» TASK PROMPT
Look through the entries below and extract exactly the lines from the one containing "- op: colour" through the one containing "in_second: [516, 414]", ends included.

» DATA FOR THIS EXERCISE
= = = =
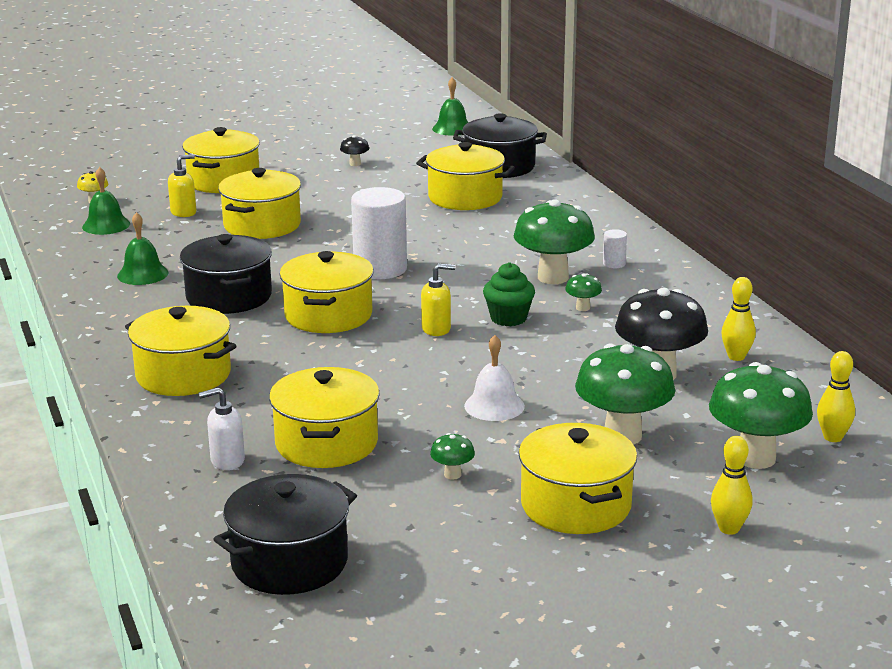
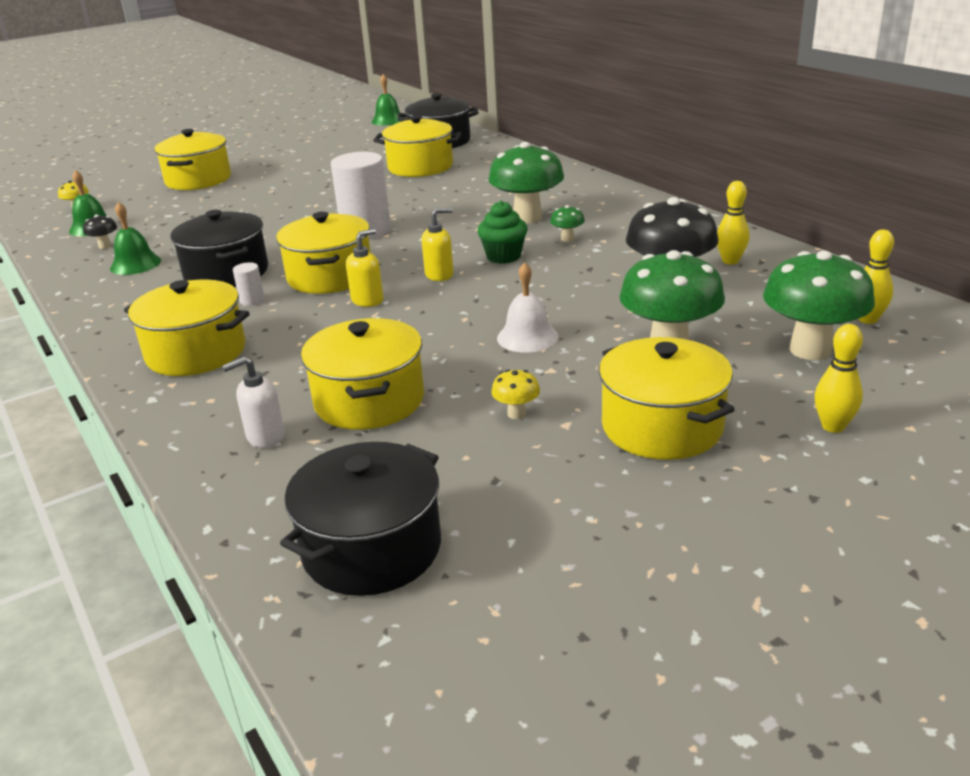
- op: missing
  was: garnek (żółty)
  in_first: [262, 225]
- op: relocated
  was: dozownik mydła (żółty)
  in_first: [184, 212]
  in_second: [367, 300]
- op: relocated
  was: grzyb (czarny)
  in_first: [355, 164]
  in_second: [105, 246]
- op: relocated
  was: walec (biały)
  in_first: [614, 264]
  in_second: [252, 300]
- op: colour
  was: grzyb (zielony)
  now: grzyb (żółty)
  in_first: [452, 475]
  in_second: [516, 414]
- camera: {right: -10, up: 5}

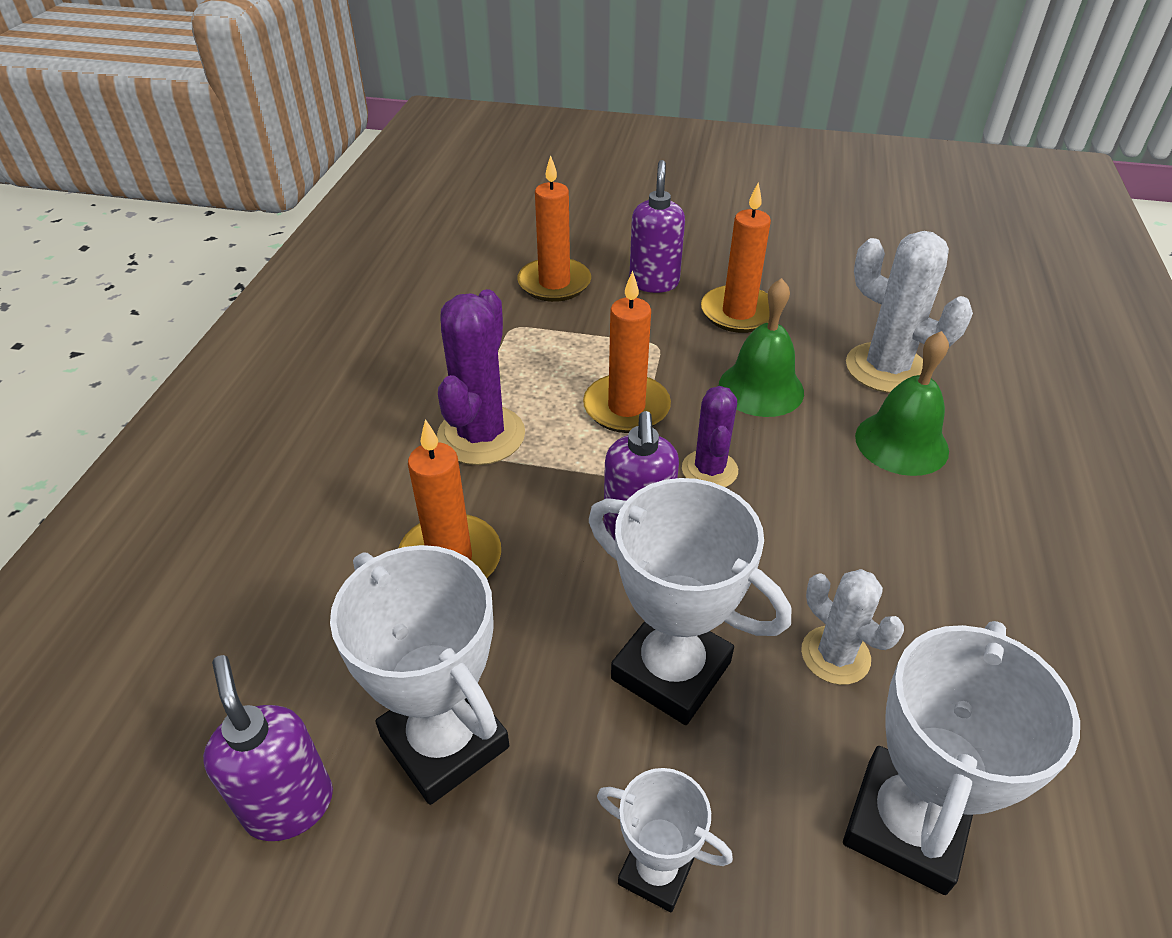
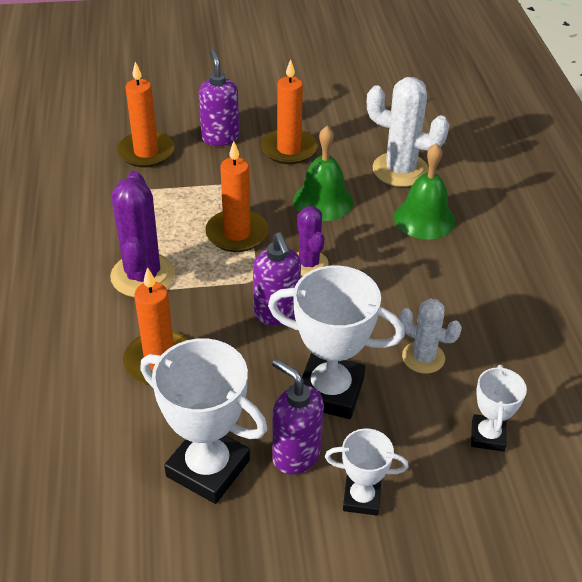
- op: relocated
  was: dozownik mydła (fioletowy)
  in_first: [289, 805]
  in_second: [295, 455]
- op: size
  was: puchar (biały)
  in_first: [905, 824]
  in_second: [487, 436]
  ratio: 0.56
- camera: {right: -20, up: 0}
= = = =
» OUTPUT BELOW
- op: colour
  was: grzyb (zielony)
  now: grzyb (żółty)
  in_first: [452, 475]
  in_second: [516, 414]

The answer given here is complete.